> Records for processing
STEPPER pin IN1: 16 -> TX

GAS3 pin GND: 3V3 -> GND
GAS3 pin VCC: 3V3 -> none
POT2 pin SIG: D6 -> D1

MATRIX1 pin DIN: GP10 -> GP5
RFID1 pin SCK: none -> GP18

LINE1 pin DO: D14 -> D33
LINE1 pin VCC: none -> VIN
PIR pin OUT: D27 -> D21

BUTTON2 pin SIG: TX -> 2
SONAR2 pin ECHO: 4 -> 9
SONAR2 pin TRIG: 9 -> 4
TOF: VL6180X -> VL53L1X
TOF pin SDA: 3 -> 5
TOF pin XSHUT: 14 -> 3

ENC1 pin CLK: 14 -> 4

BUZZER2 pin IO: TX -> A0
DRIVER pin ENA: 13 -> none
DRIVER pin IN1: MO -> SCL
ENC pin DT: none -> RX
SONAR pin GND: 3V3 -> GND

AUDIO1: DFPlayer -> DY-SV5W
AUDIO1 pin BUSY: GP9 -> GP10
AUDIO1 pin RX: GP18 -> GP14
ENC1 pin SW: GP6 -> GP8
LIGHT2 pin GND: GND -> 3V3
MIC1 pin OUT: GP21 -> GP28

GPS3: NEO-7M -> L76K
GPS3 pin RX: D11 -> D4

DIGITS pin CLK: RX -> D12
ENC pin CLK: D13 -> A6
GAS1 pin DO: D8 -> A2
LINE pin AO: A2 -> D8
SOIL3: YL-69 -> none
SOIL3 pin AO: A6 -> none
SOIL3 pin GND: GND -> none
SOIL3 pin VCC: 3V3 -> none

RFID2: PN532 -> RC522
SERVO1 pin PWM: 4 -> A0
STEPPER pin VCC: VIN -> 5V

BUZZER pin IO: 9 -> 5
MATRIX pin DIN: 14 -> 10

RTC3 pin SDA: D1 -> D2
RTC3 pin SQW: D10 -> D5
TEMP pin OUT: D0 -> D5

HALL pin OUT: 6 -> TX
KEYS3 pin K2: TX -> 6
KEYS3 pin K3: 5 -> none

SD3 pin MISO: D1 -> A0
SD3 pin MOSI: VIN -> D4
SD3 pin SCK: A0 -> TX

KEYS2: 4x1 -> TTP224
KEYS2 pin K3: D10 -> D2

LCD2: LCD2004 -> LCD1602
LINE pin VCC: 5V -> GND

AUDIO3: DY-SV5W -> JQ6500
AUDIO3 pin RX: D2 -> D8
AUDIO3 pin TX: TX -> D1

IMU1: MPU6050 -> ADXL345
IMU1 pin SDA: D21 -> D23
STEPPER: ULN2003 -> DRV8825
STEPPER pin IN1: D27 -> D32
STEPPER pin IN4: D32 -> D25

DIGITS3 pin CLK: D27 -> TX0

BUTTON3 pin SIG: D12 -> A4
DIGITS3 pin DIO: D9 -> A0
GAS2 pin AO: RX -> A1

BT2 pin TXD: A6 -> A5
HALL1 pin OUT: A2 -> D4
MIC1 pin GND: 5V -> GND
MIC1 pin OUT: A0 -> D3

> Your instructions
All of the material above should be printed again exactly as it is.

> Result of this exercise
STEPPER pin IN1: 16 -> TX

GAS3 pin GND: 3V3 -> GND
GAS3 pin VCC: 3V3 -> none
POT2 pin SIG: D6 -> D1

MATRIX1 pin DIN: GP10 -> GP5
RFID1 pin SCK: none -> GP18

LINE1 pin DO: D14 -> D33
LINE1 pin VCC: none -> VIN
PIR pin OUT: D27 -> D21

BUTTON2 pin SIG: TX -> 2
SONAR2 pin ECHO: 4 -> 9
SONAR2 pin TRIG: 9 -> 4
TOF: VL6180X -> VL53L1X
TOF pin SDA: 3 -> 5
TOF pin XSHUT: 14 -> 3

ENC1 pin CLK: 14 -> 4

BUZZER2 pin IO: TX -> A0
DRIVER pin ENA: 13 -> none
DRIVER pin IN1: MO -> SCL
ENC pin DT: none -> RX
SONAR pin GND: 3V3 -> GND

AUDIO1: DFPlayer -> DY-SV5W
AUDIO1 pin BUSY: GP9 -> GP10
AUDIO1 pin RX: GP18 -> GP14
ENC1 pin SW: GP6 -> GP8
LIGHT2 pin GND: GND -> 3V3
MIC1 pin OUT: GP21 -> GP28

GPS3: NEO-7M -> L76K
GPS3 pin RX: D11 -> D4

DIGITS pin CLK: RX -> D12
ENC pin CLK: D13 -> A6
GAS1 pin DO: D8 -> A2
LINE pin AO: A2 -> D8
SOIL3: YL-69 -> none
SOIL3 pin AO: A6 -> none
SOIL3 pin GND: GND -> none
SOIL3 pin VCC: 3V3 -> none

RFID2: PN532 -> RC522
SERVO1 pin PWM: 4 -> A0
STEPPER pin VCC: VIN -> 5V

BUZZER pin IO: 9 -> 5
MATRIX pin DIN: 14 -> 10

RTC3 pin SDA: D1 -> D2
RTC3 pin SQW: D10 -> D5
TEMP pin OUT: D0 -> D5

HALL pin OUT: 6 -> TX
KEYS3 pin K2: TX -> 6
KEYS3 pin K3: 5 -> none

SD3 pin MISO: D1 -> A0
SD3 pin MOSI: VIN -> D4
SD3 pin SCK: A0 -> TX

KEYS2: 4x1 -> TTP224
KEYS2 pin K3: D10 -> D2

LCD2: LCD2004 -> LCD1602
LINE pin VCC: 5V -> GND

AUDIO3: DY-SV5W -> JQ6500
AUDIO3 pin RX: D2 -> D8
AUDIO3 pin TX: TX -> D1

IMU1: MPU6050 -> ADXL345
IMU1 pin SDA: D21 -> D23
STEPPER: ULN2003 -> DRV8825
STEPPER pin IN1: D27 -> D32
STEPPER pin IN4: D32 -> D25

DIGITS3 pin CLK: D27 -> TX0

BUTTON3 pin SIG: D12 -> A4
DIGITS3 pin DIO: D9 -> A0
GAS2 pin AO: RX -> A1

BT2 pin TXD: A6 -> A5
HALL1 pin OUT: A2 -> D4
MIC1 pin GND: 5V -> GND
MIC1 pin OUT: A0 -> D3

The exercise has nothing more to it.